Detected change data:
========================================================================

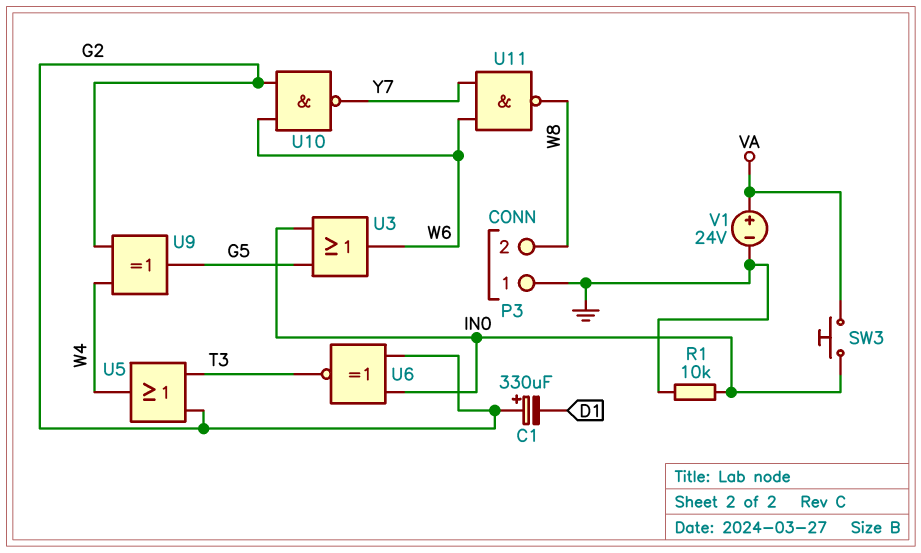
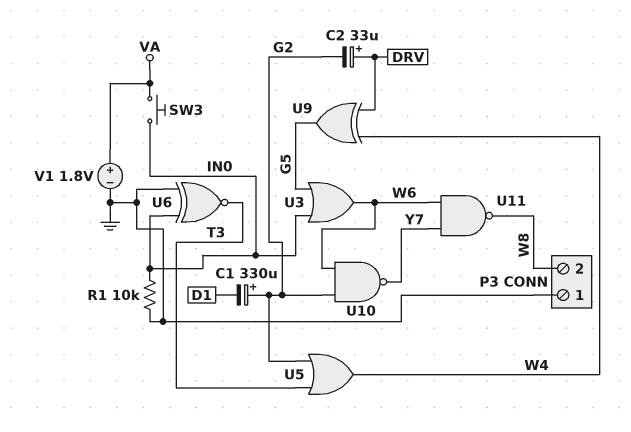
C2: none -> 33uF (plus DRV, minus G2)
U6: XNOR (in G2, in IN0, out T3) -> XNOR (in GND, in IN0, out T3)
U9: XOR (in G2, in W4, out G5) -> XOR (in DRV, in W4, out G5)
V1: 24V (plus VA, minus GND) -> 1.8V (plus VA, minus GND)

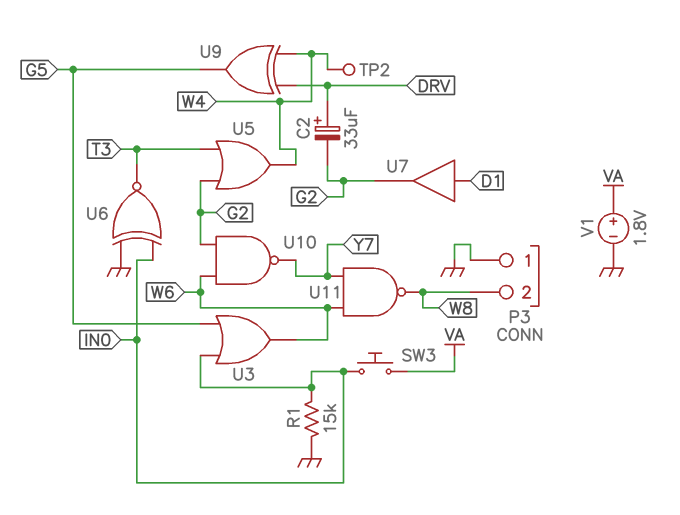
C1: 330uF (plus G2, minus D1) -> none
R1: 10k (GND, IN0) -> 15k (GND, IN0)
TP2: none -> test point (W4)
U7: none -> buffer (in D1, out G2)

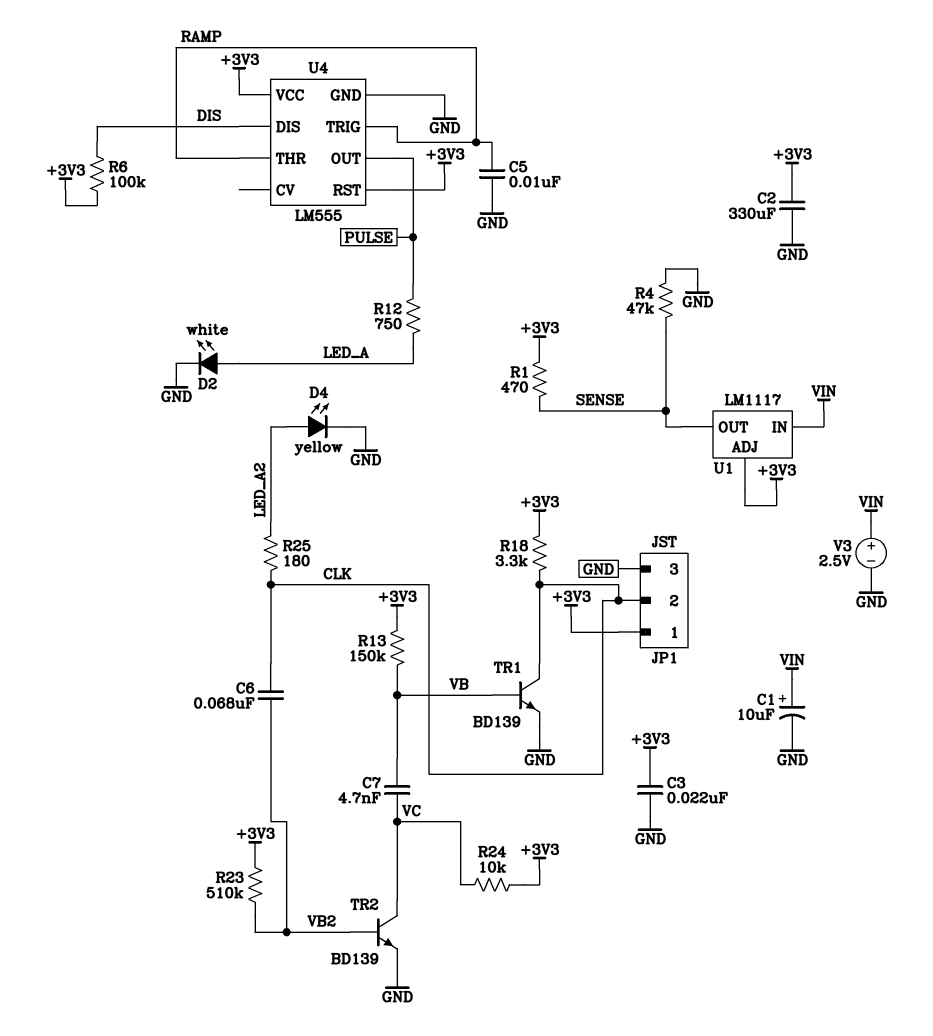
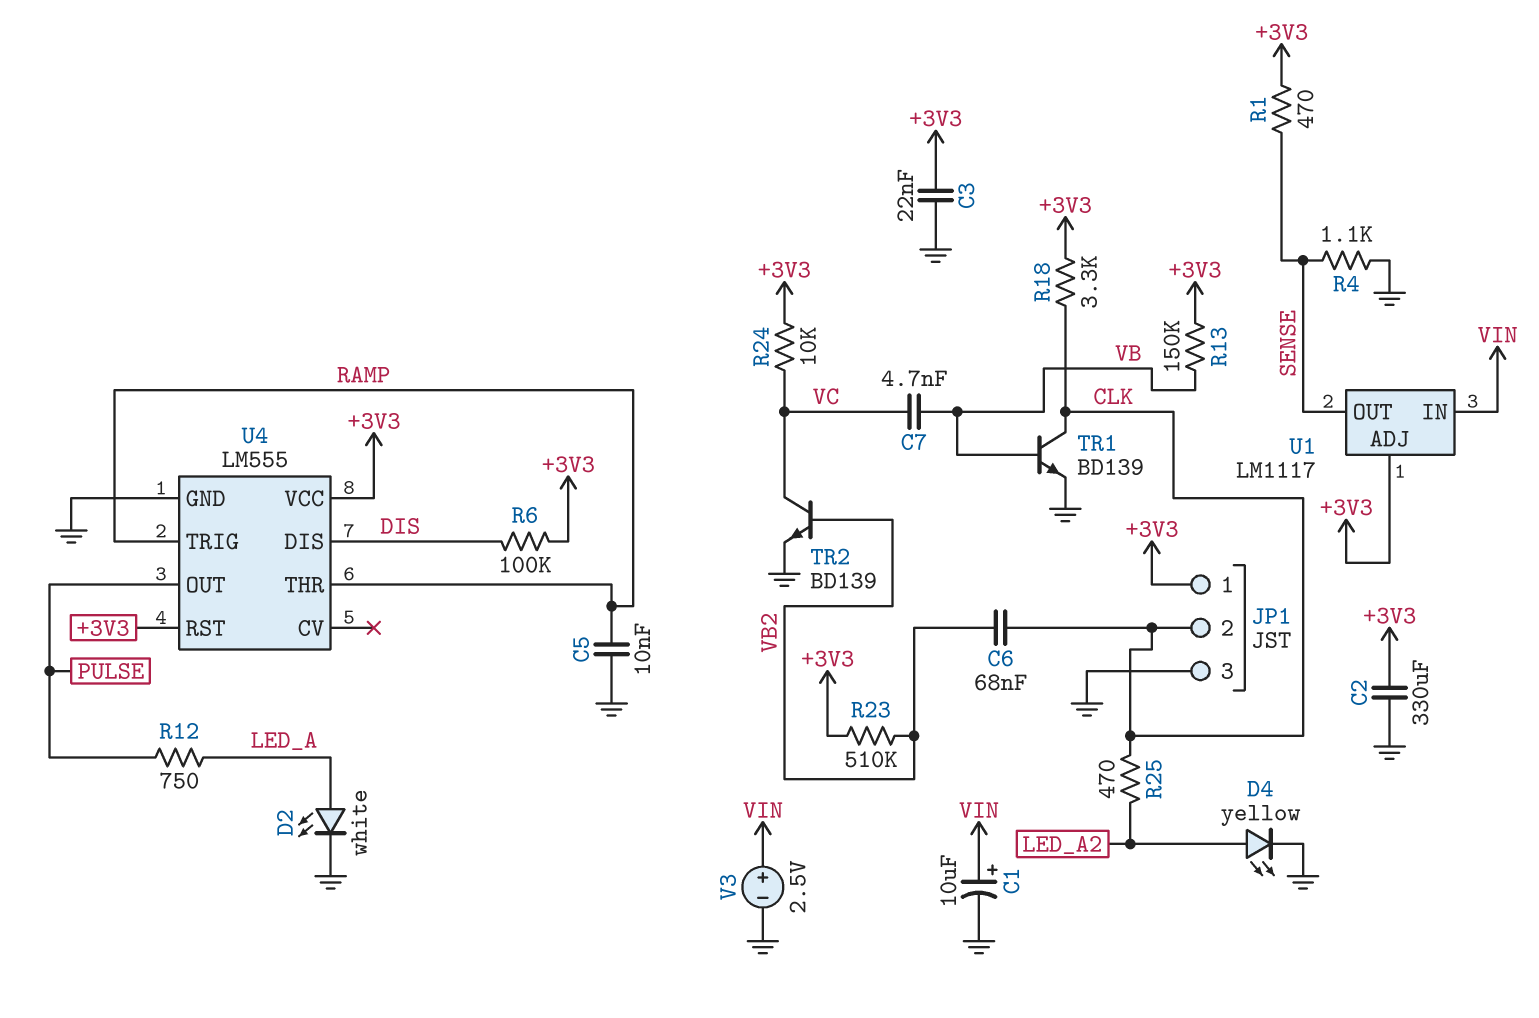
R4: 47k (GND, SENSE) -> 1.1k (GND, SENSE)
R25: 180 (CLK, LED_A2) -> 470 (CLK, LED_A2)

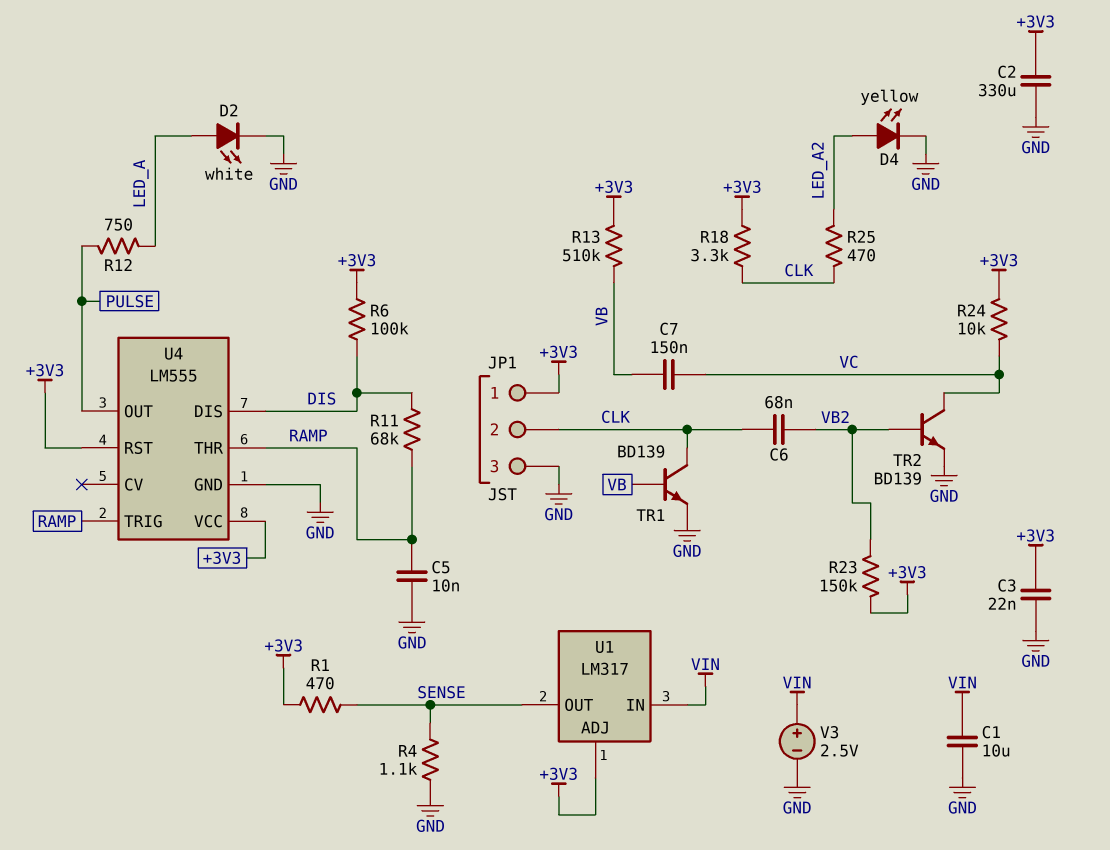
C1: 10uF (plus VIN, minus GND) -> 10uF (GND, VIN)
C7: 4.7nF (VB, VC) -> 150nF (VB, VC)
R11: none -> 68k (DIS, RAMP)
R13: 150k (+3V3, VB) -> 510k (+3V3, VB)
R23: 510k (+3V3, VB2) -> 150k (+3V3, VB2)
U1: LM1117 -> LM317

========================================================================

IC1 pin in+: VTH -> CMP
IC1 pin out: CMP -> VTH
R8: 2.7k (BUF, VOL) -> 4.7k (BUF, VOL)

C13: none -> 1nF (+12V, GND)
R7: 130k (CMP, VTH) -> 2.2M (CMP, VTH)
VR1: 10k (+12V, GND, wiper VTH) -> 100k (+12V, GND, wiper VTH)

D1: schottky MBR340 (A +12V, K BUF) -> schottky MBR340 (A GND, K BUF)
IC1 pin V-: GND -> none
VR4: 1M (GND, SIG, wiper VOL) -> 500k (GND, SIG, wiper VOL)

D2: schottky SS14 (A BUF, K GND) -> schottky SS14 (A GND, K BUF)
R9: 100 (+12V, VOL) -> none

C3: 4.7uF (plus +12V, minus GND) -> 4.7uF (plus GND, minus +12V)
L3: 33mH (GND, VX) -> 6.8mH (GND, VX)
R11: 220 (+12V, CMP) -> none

========================================================================

HOW TO COMPLETE THIS TASK:
Every line of the entries above that holds "wiper" should be copied out.

ANSWER SECTION:
VR1: 10k (+12V, GND, wiper VTH) -> 100k (+12V, GND, wiper VTH)
VR4: 1M (GND, SIG, wiper VOL) -> 500k (GND, SIG, wiper VOL)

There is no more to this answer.